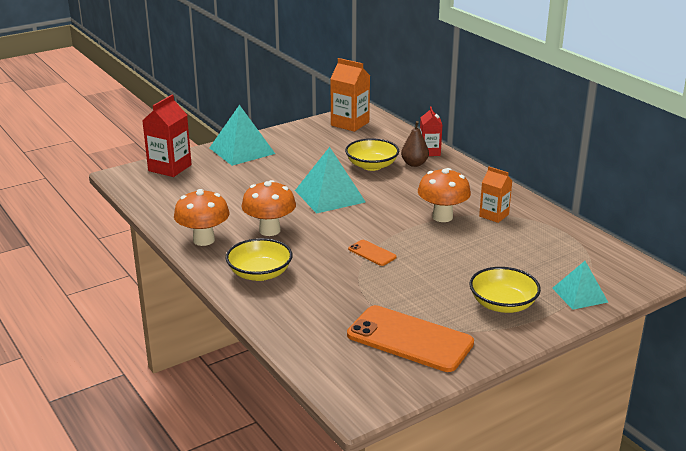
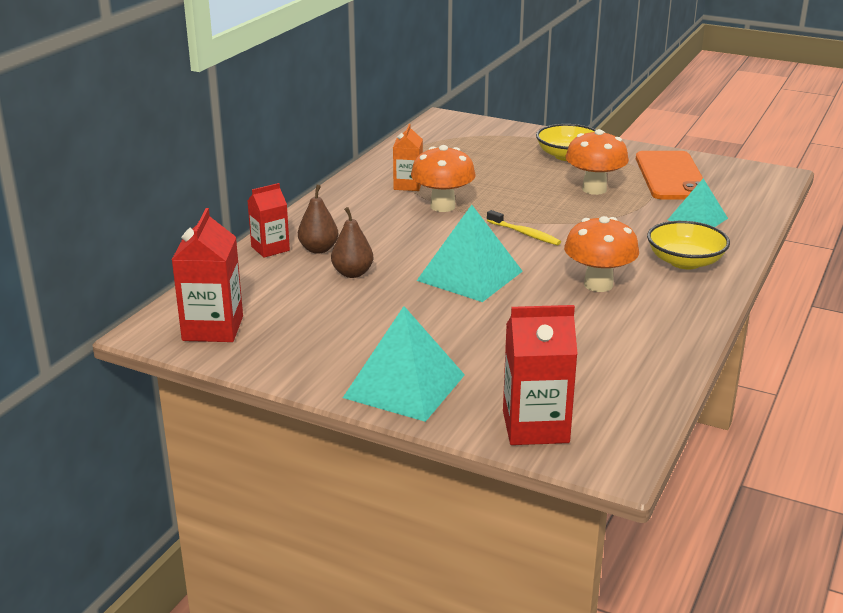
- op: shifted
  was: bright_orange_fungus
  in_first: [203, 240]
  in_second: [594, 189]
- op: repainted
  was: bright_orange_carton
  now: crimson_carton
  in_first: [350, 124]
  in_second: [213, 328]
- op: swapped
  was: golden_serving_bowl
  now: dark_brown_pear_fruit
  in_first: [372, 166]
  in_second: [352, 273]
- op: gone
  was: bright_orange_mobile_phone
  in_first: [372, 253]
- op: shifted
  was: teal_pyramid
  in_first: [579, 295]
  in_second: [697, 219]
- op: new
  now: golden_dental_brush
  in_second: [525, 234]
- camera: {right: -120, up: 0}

==================================================

Copy out, word for word, only the lines from the one with "was: teal_pyramid" through the last line of the material above.

  was: teal_pyramid
  in_first: [579, 295]
  in_second: [697, 219]
- op: new
  now: golden_dental_brush
  in_second: [525, 234]
- camera: {right: -120, up: 0}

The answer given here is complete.